*Supplied data*.
::::::::

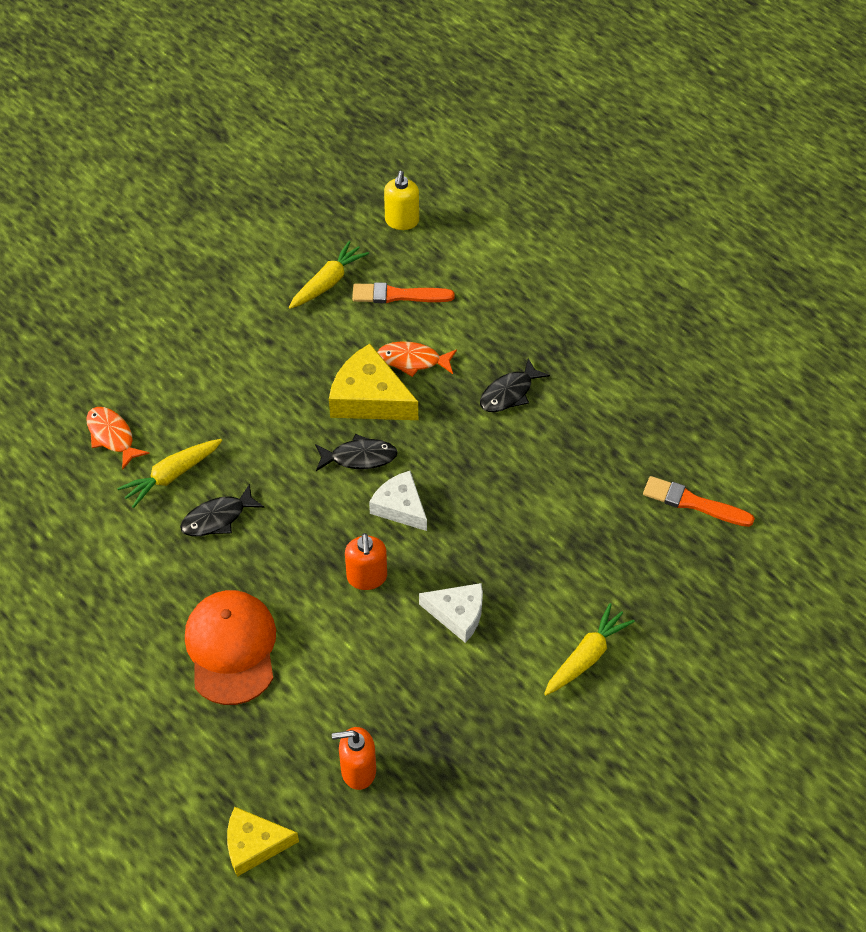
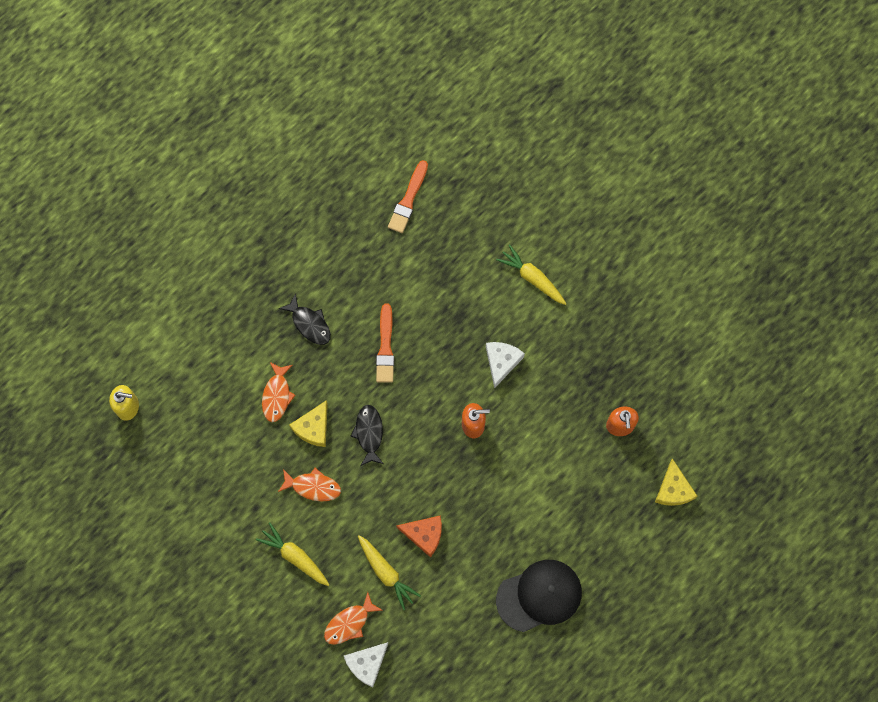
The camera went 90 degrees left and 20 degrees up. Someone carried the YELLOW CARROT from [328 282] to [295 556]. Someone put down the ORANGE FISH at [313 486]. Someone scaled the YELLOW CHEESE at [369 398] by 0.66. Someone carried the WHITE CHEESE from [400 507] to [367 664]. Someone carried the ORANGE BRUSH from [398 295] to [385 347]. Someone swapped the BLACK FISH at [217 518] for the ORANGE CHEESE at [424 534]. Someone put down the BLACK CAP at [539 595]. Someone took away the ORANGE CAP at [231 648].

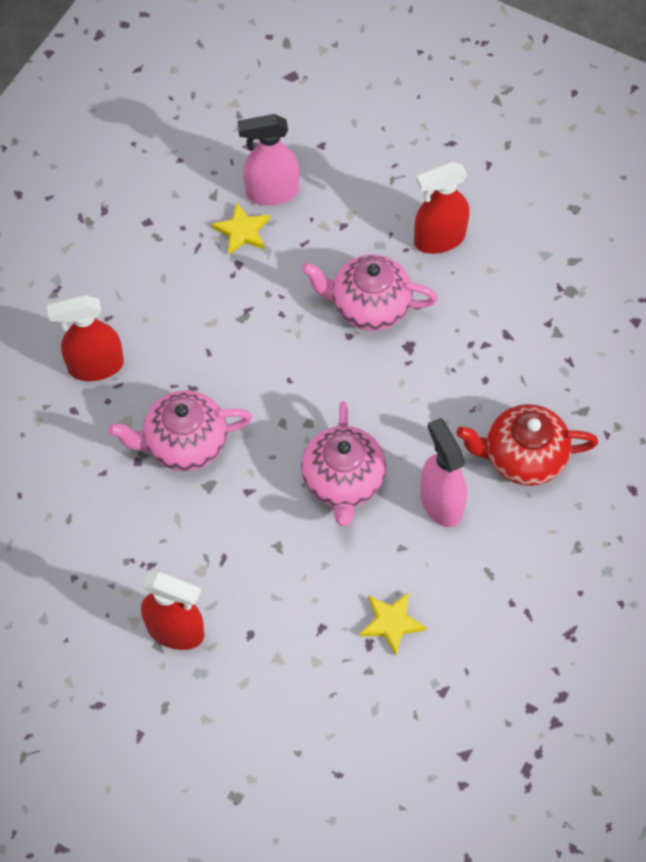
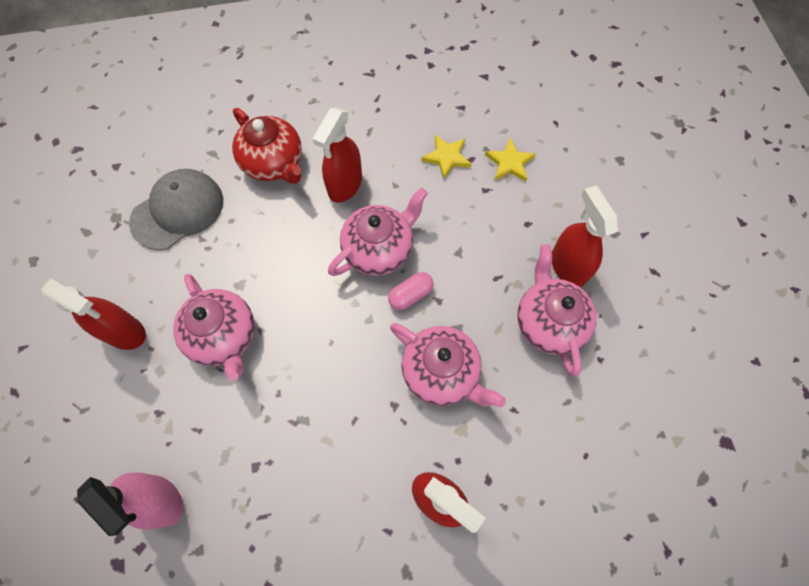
The camera went 130 degrees left and 5 degrees up. Someone put down the GREY CAP at [178 211]. Someone repainted the PINK SPRAY BOTTLE at [441 502], which became the RED SPRAY BOTTLE at [345 185]. Someone put down the PINK CAPSULE at [410 295]. Someone carried the YELLOW STAR from [242 231] to [509 163]. Someone put down the PINK TEAPOT at [549 322].

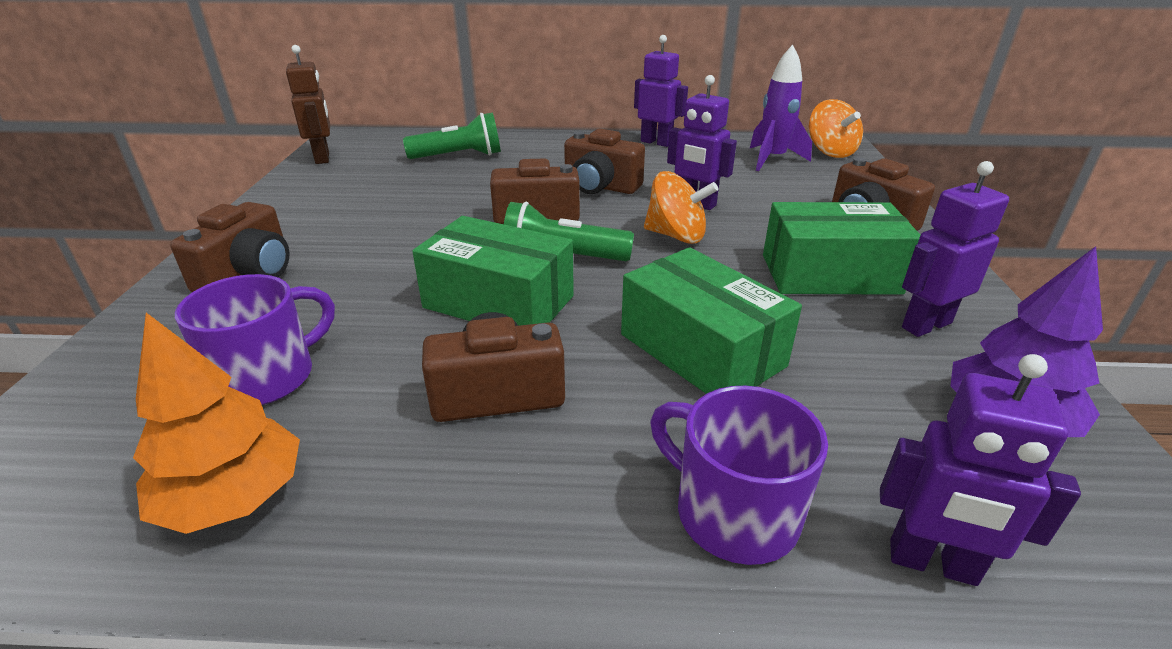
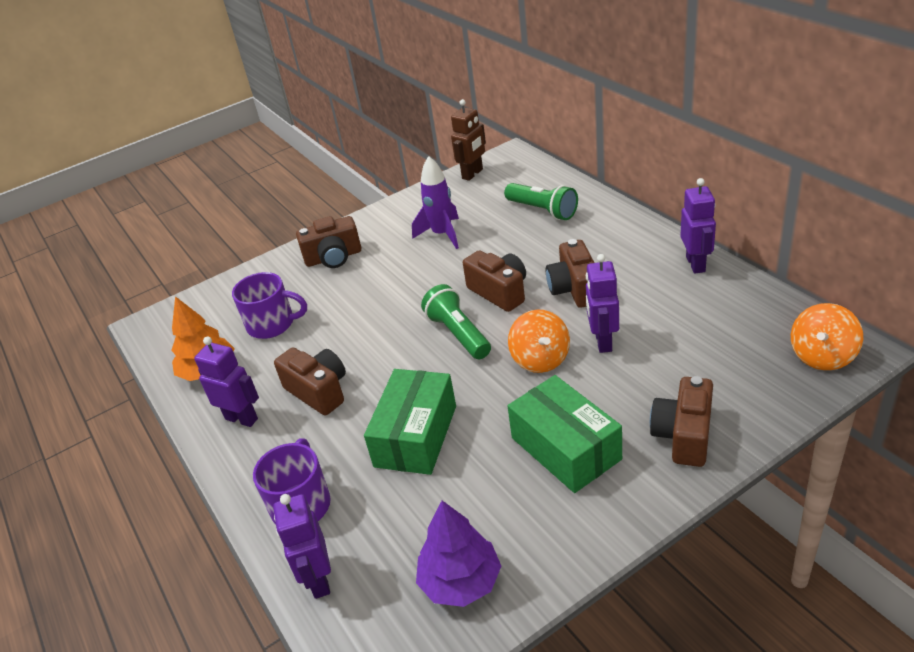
The camera went 60 degrees right and 5 degrees up. Someone carried the PURPLE ROBOT from [925 325] to [242 418]. Someone carried the PURPLE ROCKET from [772 159] to [442 234]. Someone took away the GREEN BOX at [498 302].

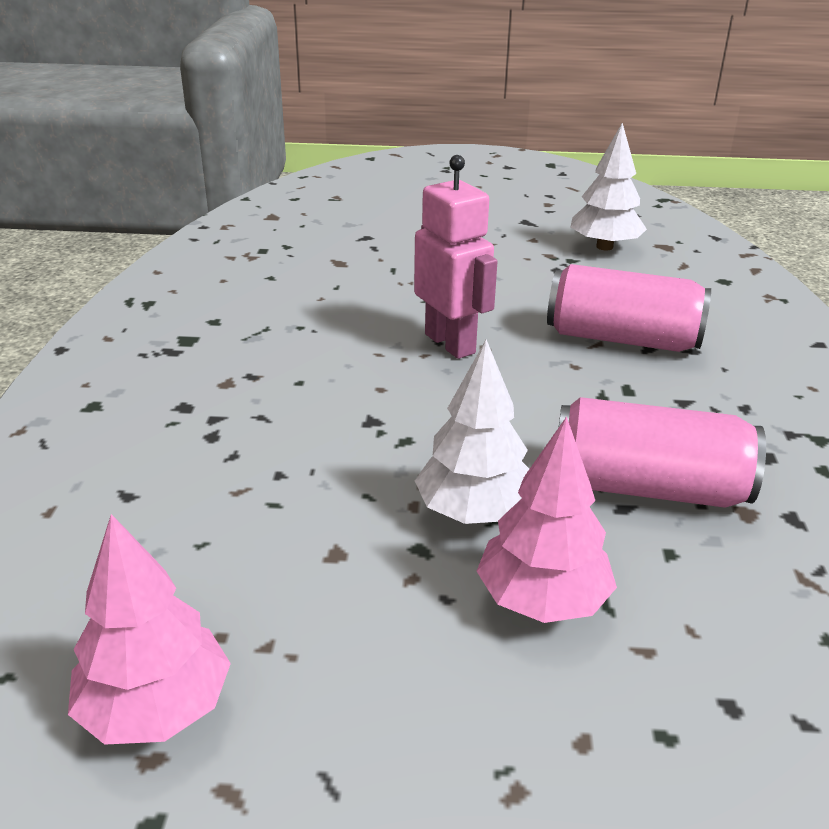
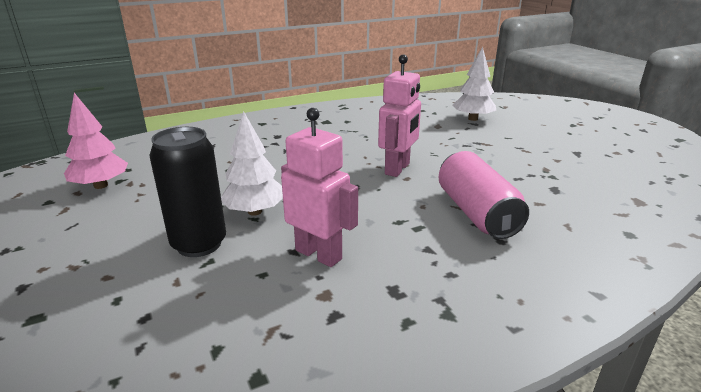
The camera went 60 degrees right and 5 degrees down. Someone swapped the PINK TREE at [542 600] for the BLACK CAN at [199 244]. Someone swapped the PINK CAN at [647 487] for the PINK ROBOT at [319 254]. Someone carried the WHITE TREE from [604 247] to [473 119].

::::::::

A verbatim rendering of the listing above is required, without any of its pictures.

The camera went 90 degrees left and 20 degrees up. Someone carried the YELLOW CARROT from [328 282] to [295 556]. Someone put down the ORANGE FISH at [313 486]. Someone scaled the YELLOW CHEESE at [369 398] by 0.66. Someone carried the WHITE CHEESE from [400 507] to [367 664]. Someone carried the ORANGE BRUSH from [398 295] to [385 347]. Someone swapped the BLACK FISH at [217 518] for the ORANGE CHEESE at [424 534]. Someone put down the BLACK CAP at [539 595]. Someone took away the ORANGE CAP at [231 648].

The camera went 130 degrees left and 5 degrees up. Someone put down the GREY CAP at [178 211]. Someone repainted the PINK SPRAY BOTTLE at [441 502], which became the RED SPRAY BOTTLE at [345 185]. Someone put down the PINK CAPSULE at [410 295]. Someone carried the YELLOW STAR from [242 231] to [509 163]. Someone put down the PINK TEAPOT at [549 322].

The camera went 60 degrees right and 5 degrees up. Someone carried the PURPLE ROBOT from [925 325] to [242 418]. Someone carried the PURPLE ROCKET from [772 159] to [442 234]. Someone took away the GREEN BOX at [498 302].

The camera went 60 degrees right and 5 degrees down. Someone swapped the PINK TREE at [542 600] for the BLACK CAN at [199 244]. Someone swapped the PINK CAN at [647 487] for the PINK ROBOT at [319 254]. Someone carried the WHITE TREE from [604 247] to [473 119].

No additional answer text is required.